── Information provided

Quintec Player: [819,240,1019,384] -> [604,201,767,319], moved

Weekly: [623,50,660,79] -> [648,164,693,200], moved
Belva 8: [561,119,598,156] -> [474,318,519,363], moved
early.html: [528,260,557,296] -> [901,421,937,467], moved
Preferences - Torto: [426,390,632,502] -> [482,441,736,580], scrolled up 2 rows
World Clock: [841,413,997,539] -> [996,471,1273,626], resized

────
── Information provided

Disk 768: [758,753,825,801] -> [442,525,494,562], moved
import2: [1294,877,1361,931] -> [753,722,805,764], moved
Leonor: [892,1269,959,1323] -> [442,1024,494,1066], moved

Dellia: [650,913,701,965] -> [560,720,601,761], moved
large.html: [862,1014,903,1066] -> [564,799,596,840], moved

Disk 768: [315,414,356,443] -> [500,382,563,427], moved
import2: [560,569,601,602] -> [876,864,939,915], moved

────
── Information provided

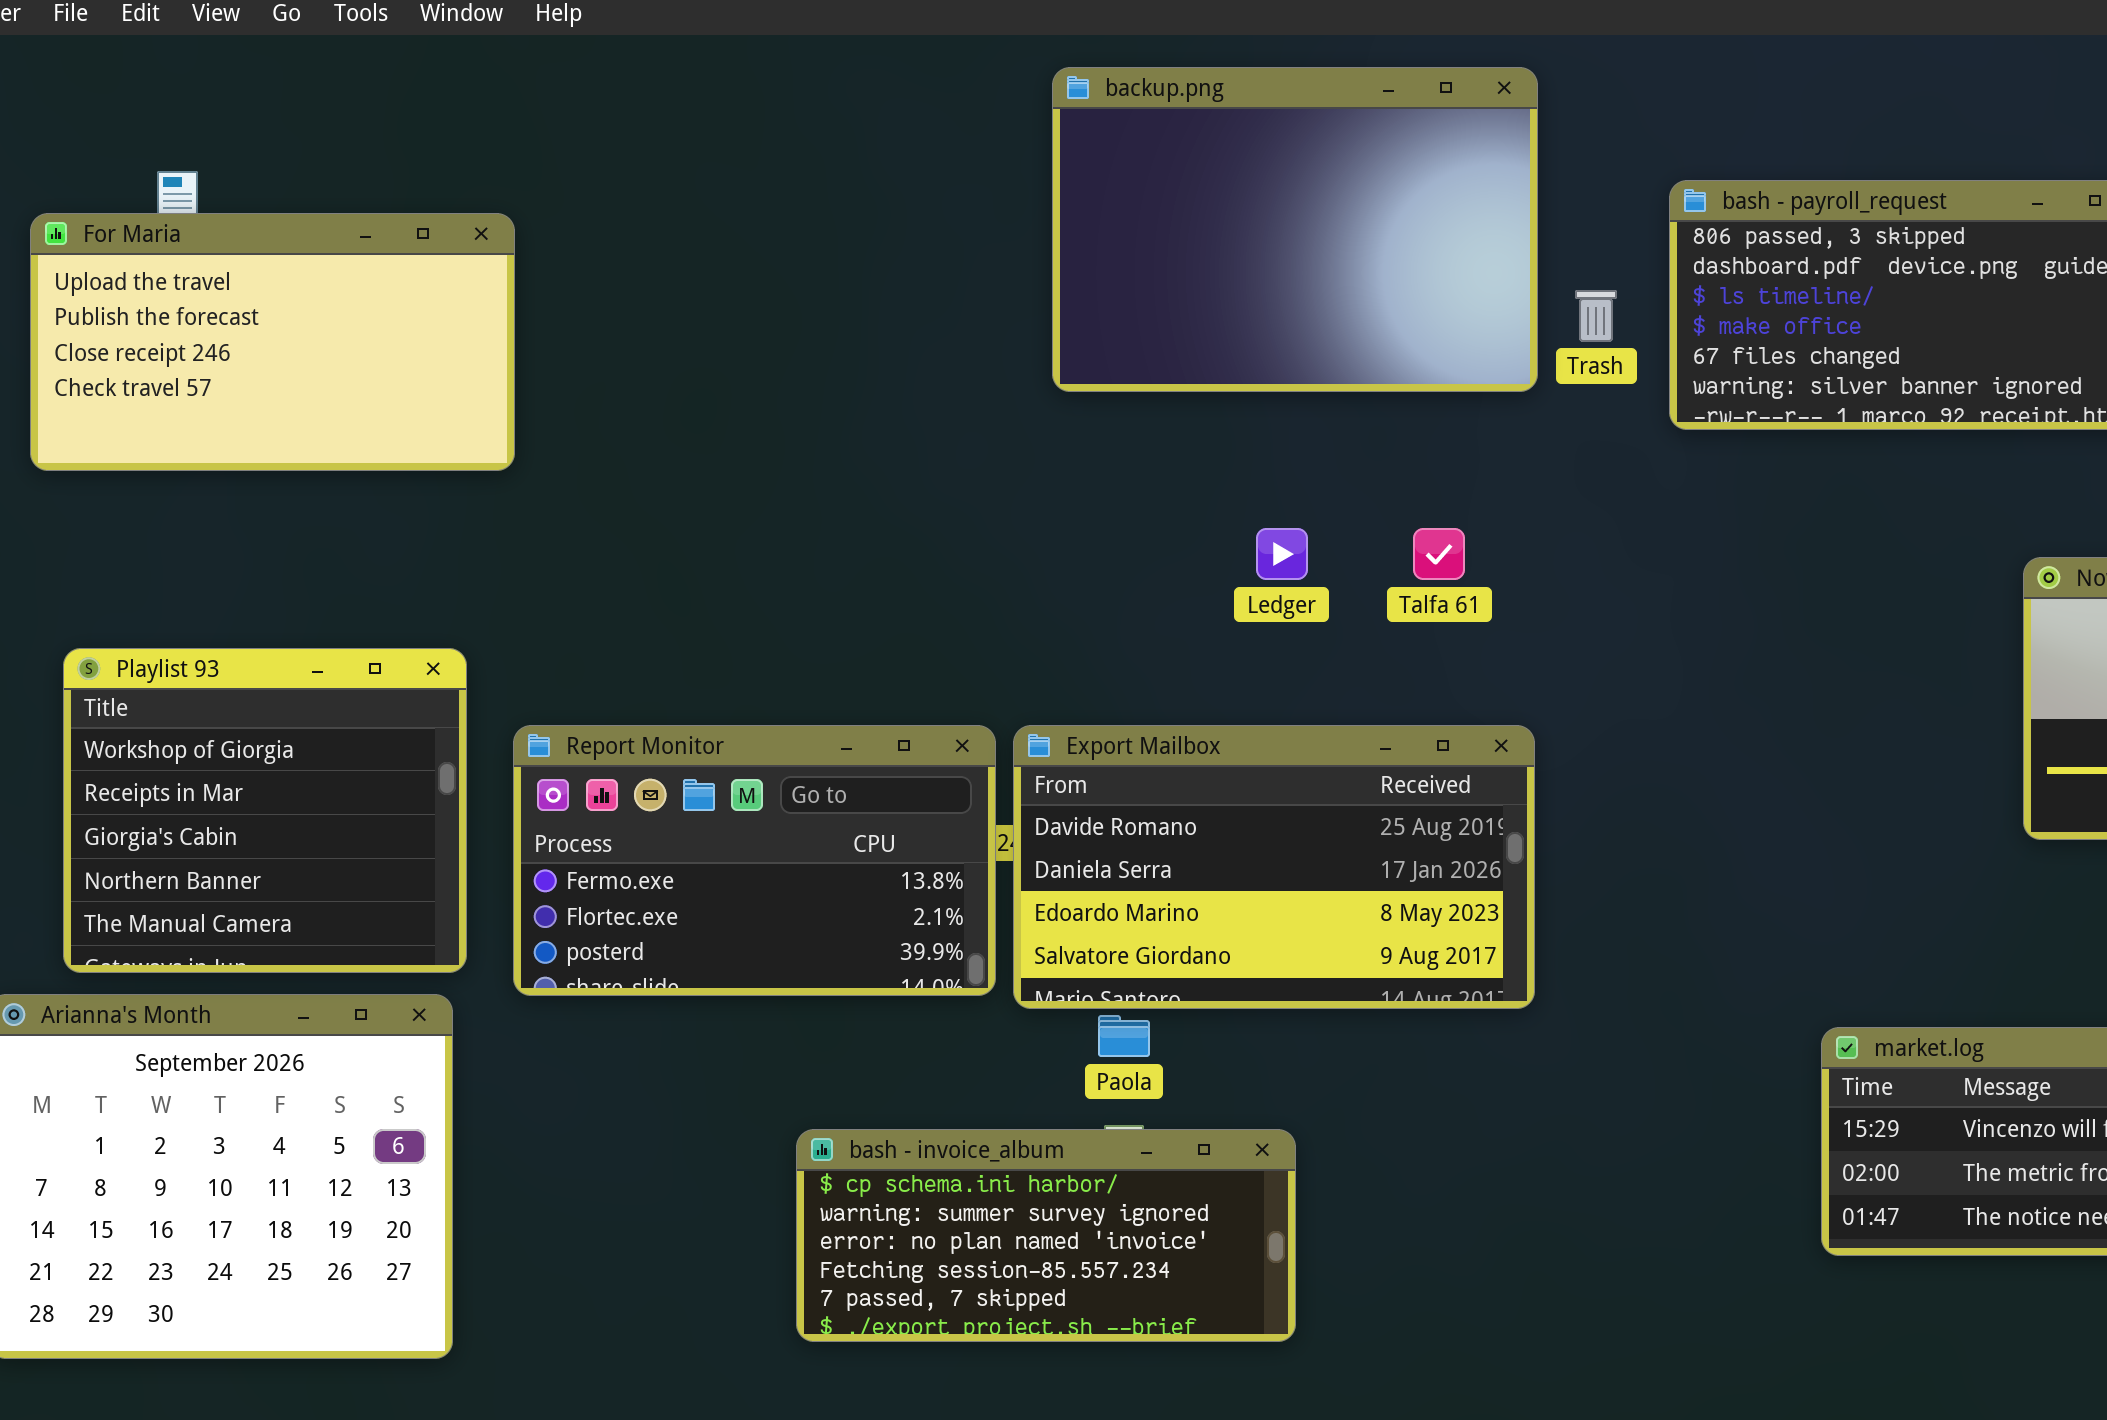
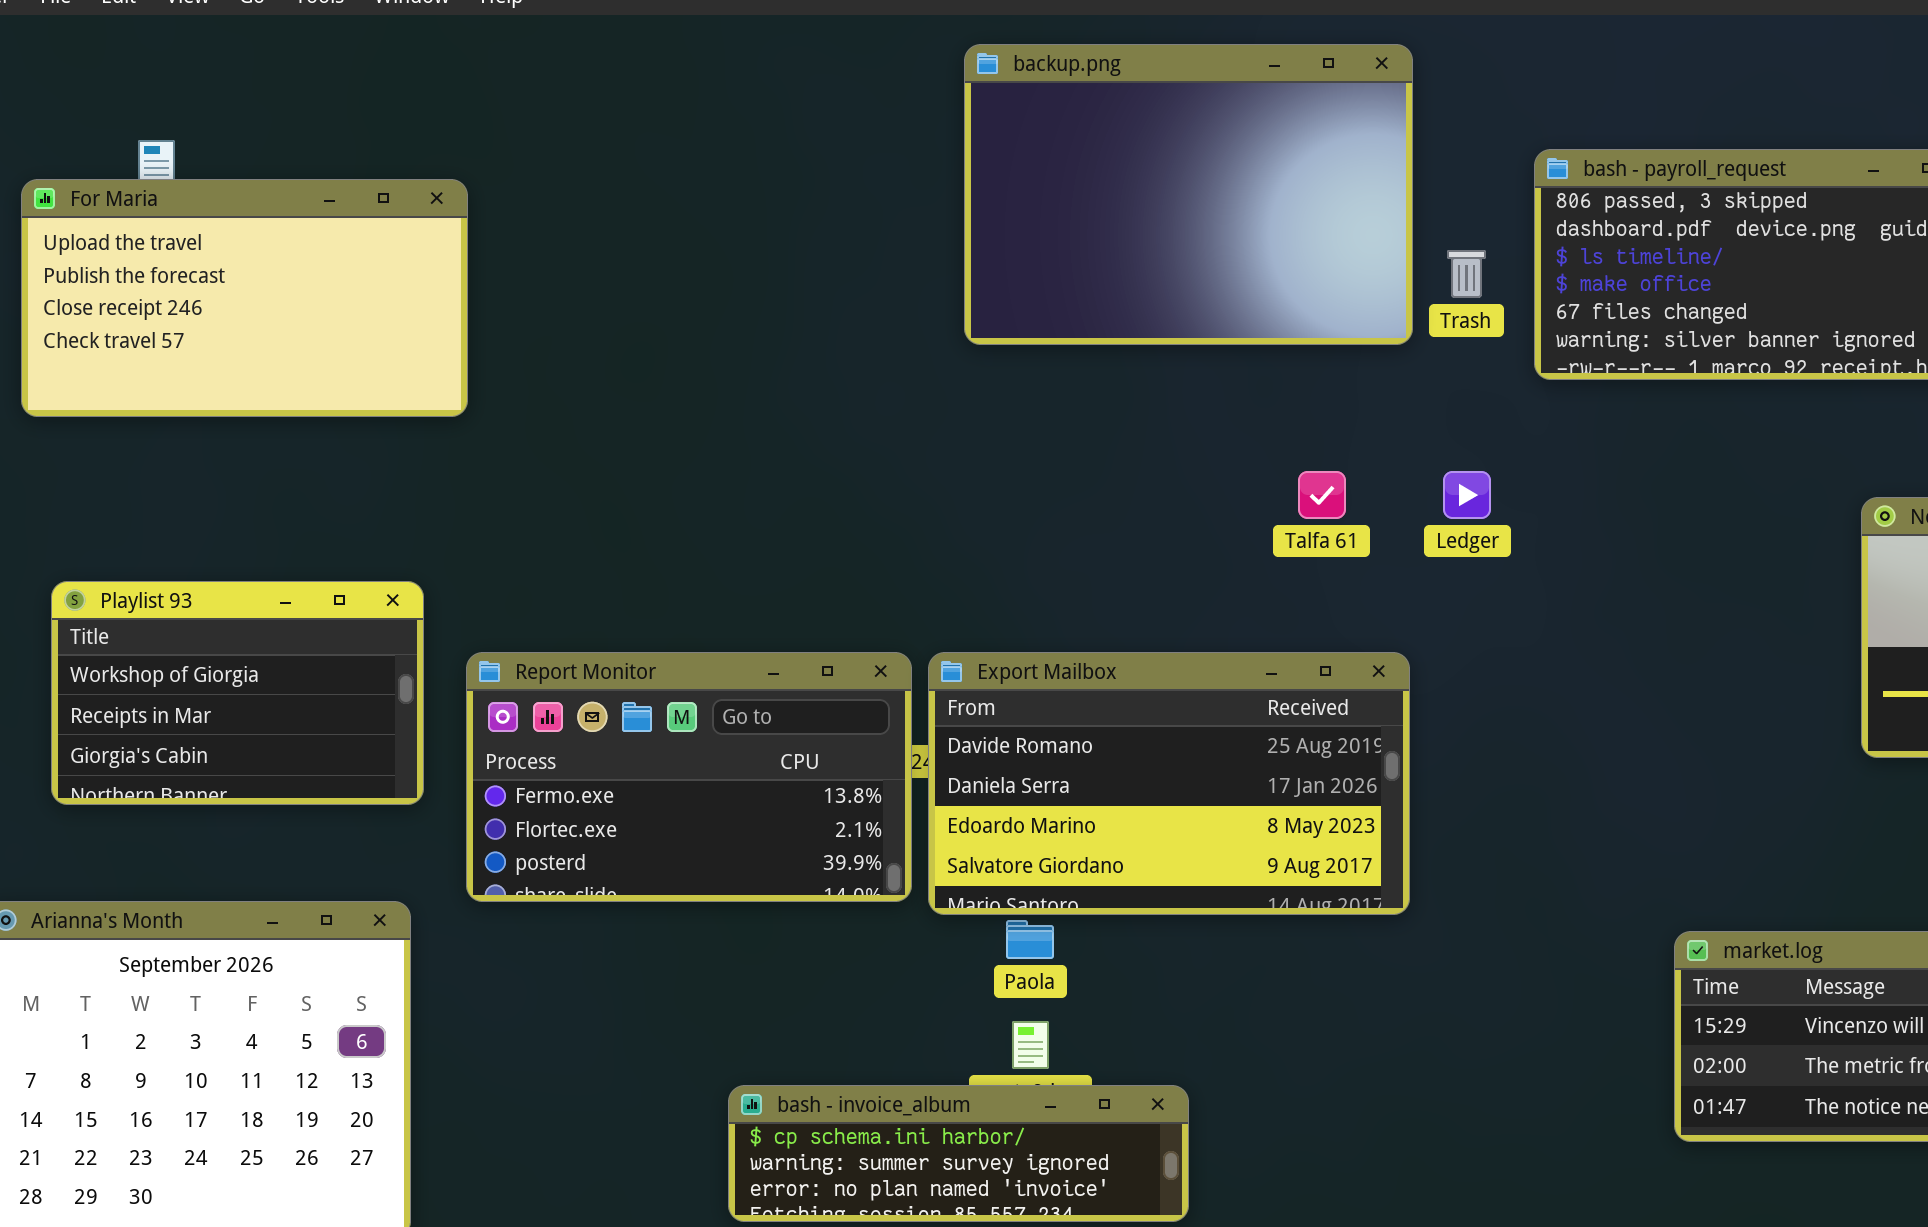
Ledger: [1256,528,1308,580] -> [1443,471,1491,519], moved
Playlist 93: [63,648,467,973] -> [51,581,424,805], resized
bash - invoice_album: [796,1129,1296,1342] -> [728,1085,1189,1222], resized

────

*What is being asked*.
The word to find is "moved". Copy every line of the records that holds it.

*Task response*.
Quintec Player: [819,240,1019,384] -> [604,201,767,319], moved
Weekly: [623,50,660,79] -> [648,164,693,200], moved
Belva 8: [561,119,598,156] -> [474,318,519,363], moved
early.html: [528,260,557,296] -> [901,421,937,467], moved
Disk 768: [758,753,825,801] -> [442,525,494,562], moved
import2: [1294,877,1361,931] -> [753,722,805,764], moved
Leonor: [892,1269,959,1323] -> [442,1024,494,1066], moved
Dellia: [650,913,701,965] -> [560,720,601,761], moved
large.html: [862,1014,903,1066] -> [564,799,596,840], moved
Disk 768: [315,414,356,443] -> [500,382,563,427], moved
import2: [560,569,601,602] -> [876,864,939,915], moved
Ledger: [1256,528,1308,580] -> [1443,471,1491,519], moved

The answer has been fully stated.